When the line containing "PIXELS1 pin GND: none -> GND" appears in the data below, begin copying there and stop only after the line containing "RTC2 pin SQW: D4 -> D6".

Dataset records Block Start

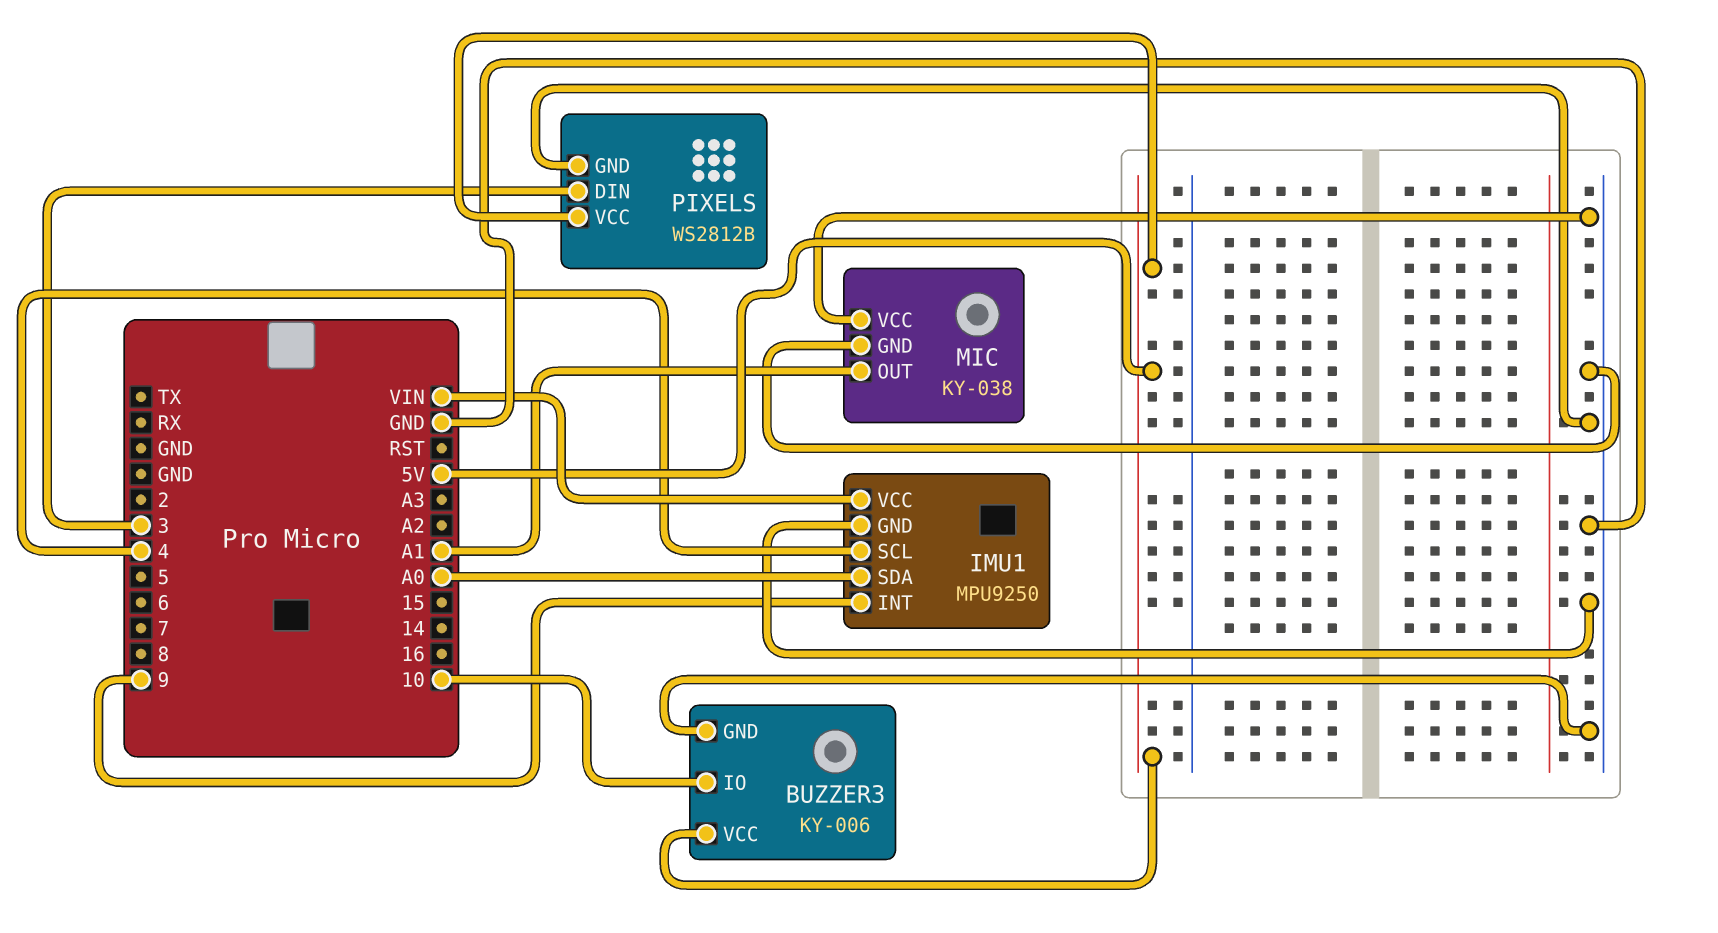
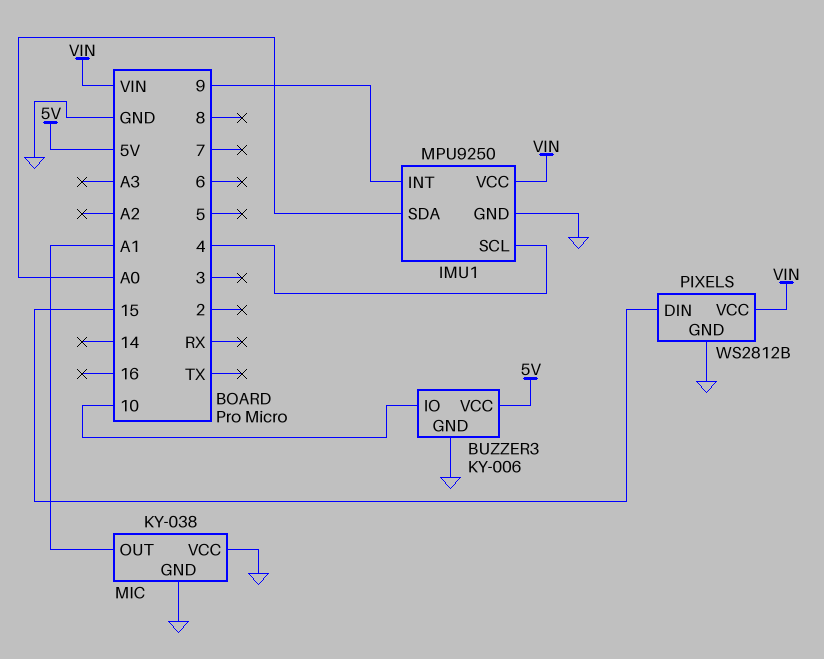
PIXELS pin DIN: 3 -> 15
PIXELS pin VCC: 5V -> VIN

Dataset records Block End
Dataset records Block Start

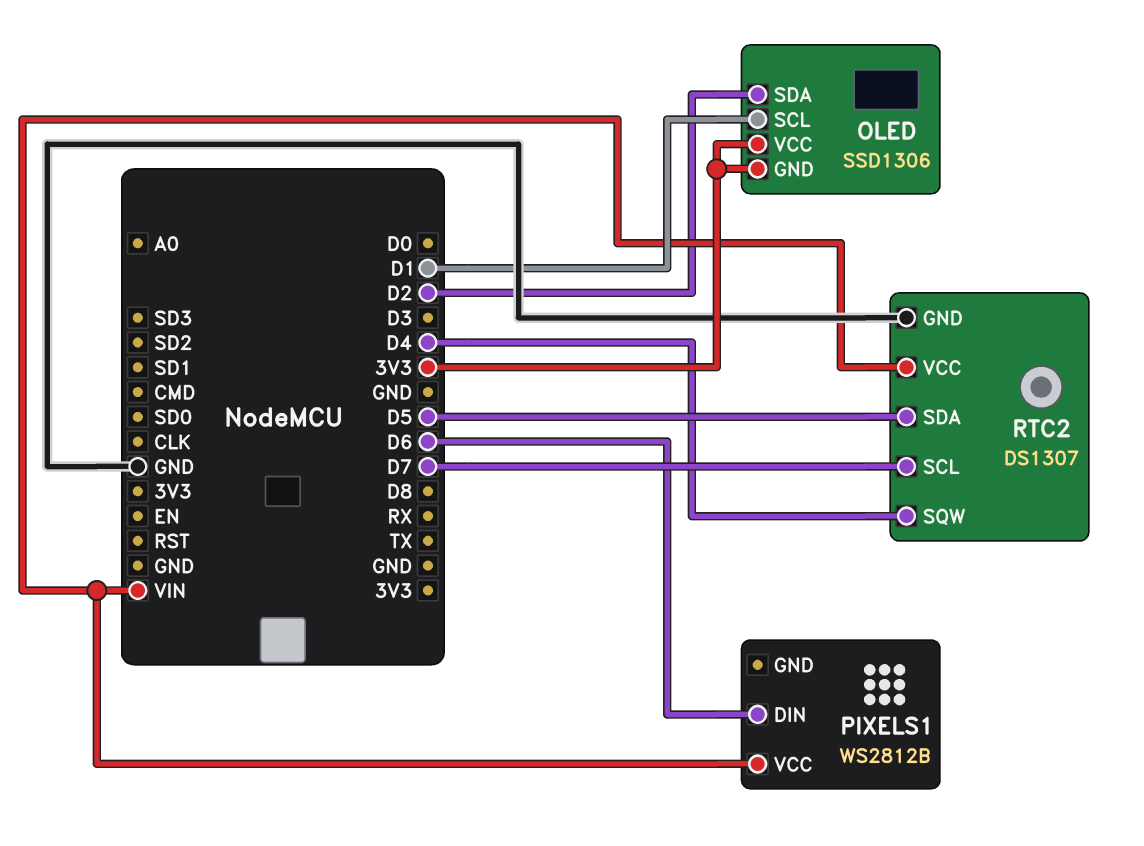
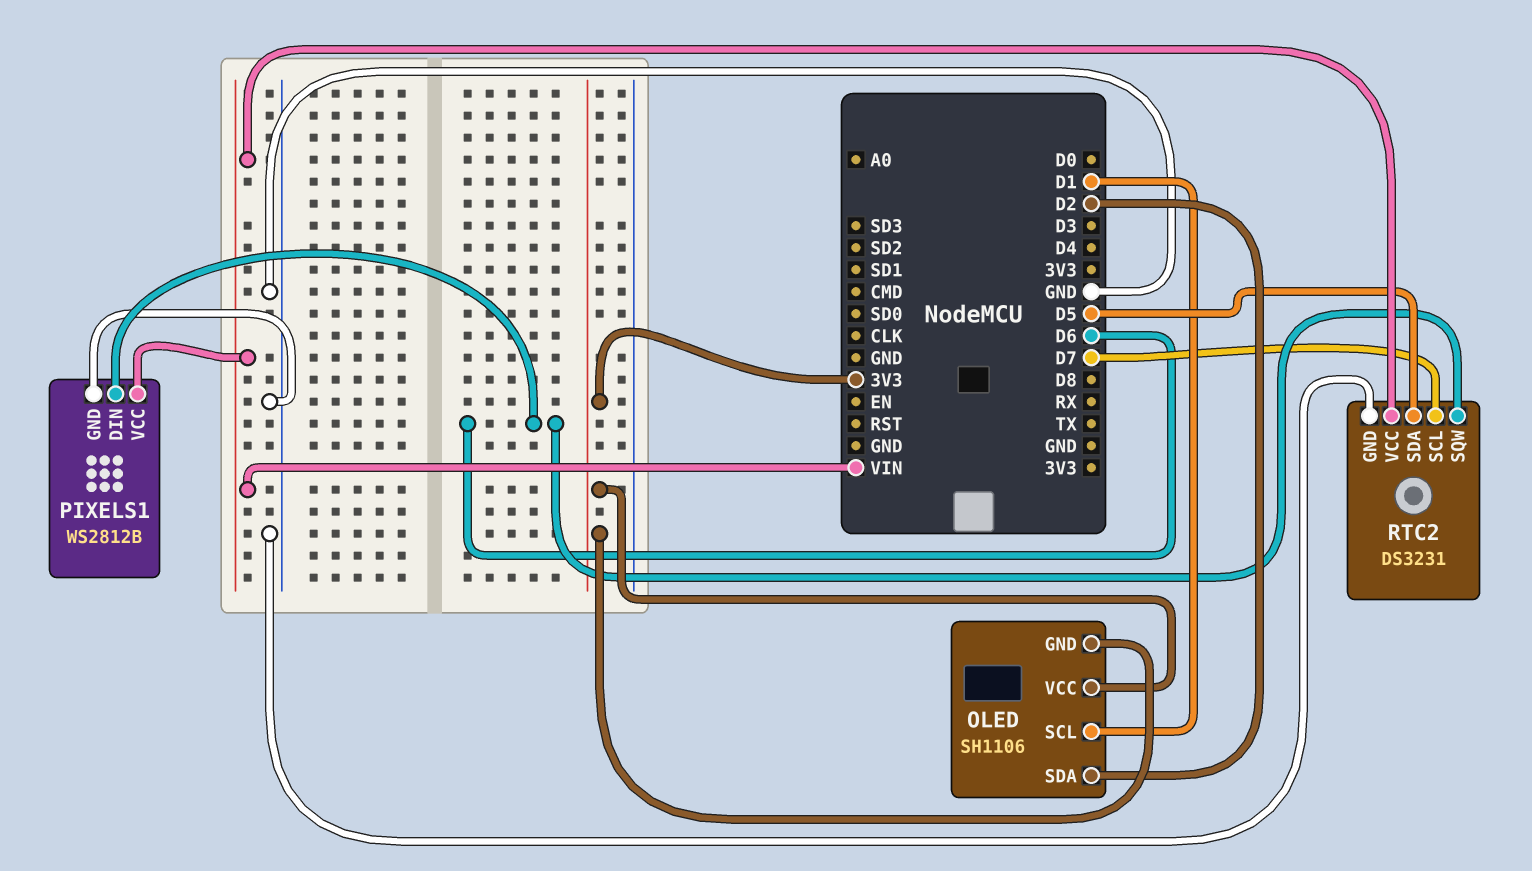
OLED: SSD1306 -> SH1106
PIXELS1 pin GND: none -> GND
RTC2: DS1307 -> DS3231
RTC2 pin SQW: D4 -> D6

Dataset records Block End
Dataset records Block Start

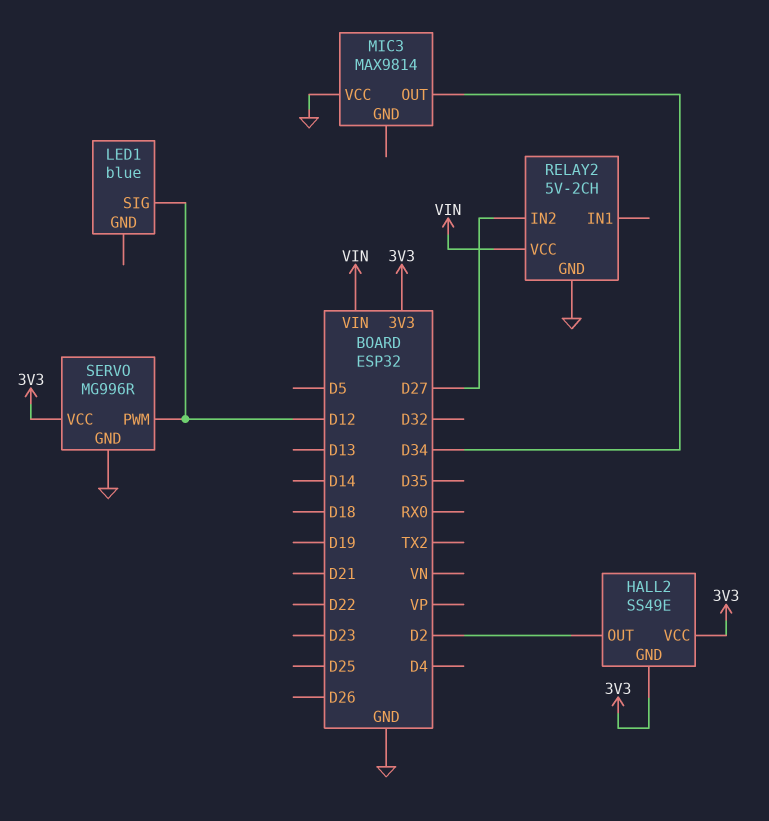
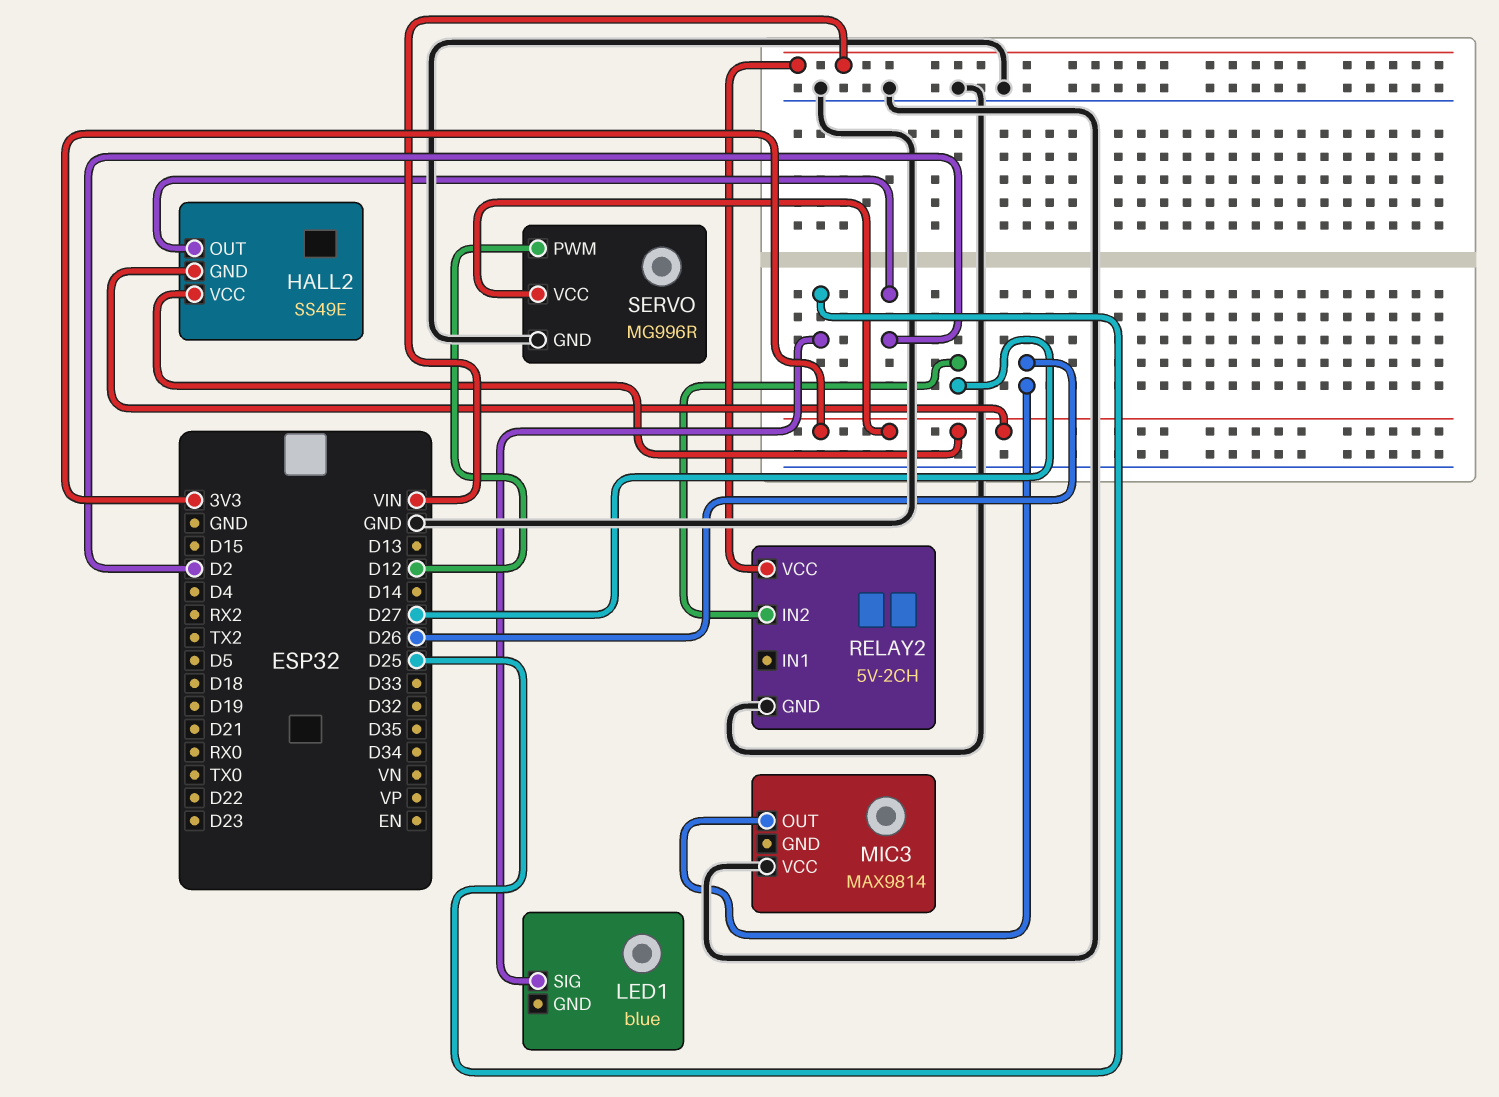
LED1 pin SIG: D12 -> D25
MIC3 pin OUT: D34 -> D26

Dataset records Block End

Task output:
PIXELS1 pin GND: none -> GND
RTC2: DS1307 -> DS3231
RTC2 pin SQW: D4 -> D6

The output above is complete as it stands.